■ THE INPUT ■
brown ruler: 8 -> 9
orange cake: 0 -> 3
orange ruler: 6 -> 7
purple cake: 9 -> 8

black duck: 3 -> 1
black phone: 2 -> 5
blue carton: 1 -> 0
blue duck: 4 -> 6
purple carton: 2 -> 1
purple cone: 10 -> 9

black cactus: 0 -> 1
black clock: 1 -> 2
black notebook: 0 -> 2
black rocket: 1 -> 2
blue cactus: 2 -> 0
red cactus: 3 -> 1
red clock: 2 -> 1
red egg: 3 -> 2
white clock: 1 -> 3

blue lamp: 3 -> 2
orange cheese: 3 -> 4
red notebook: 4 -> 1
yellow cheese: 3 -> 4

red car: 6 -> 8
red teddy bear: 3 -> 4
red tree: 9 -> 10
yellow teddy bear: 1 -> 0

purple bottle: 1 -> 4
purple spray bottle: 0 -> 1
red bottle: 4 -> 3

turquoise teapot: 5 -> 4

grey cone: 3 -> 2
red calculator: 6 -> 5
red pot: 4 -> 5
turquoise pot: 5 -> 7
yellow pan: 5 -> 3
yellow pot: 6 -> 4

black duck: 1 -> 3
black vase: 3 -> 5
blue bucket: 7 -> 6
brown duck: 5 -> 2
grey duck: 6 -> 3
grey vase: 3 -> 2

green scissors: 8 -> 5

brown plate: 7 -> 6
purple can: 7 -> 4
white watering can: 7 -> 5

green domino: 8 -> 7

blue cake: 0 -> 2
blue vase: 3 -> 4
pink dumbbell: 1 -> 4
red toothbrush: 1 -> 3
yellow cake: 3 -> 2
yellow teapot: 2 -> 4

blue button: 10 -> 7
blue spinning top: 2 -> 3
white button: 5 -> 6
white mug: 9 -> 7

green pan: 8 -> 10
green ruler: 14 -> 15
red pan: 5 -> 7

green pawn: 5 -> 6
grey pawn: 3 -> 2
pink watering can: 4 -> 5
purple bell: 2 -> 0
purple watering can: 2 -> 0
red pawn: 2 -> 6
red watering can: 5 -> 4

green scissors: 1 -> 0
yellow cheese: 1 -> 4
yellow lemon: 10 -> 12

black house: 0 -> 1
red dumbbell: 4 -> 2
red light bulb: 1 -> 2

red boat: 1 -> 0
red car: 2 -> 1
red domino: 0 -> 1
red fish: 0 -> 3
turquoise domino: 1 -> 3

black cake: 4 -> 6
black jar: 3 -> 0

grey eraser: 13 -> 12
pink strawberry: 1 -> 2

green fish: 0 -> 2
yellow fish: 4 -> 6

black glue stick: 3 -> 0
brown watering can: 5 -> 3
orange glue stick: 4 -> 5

■ PROBLEM STATEMENT ■
An exact copy of the data is needed, running from its first line through the line that holds "blue cactus: 2 -> 0", and nothing beyond that.

■ ANSWER AREA ■
brown ruler: 8 -> 9
orange cake: 0 -> 3
orange ruler: 6 -> 7
purple cake: 9 -> 8

black duck: 3 -> 1
black phone: 2 -> 5
blue carton: 1 -> 0
blue duck: 4 -> 6
purple carton: 2 -> 1
purple cone: 10 -> 9

black cactus: 0 -> 1
black clock: 1 -> 2
black notebook: 0 -> 2
black rocket: 1 -> 2
blue cactus: 2 -> 0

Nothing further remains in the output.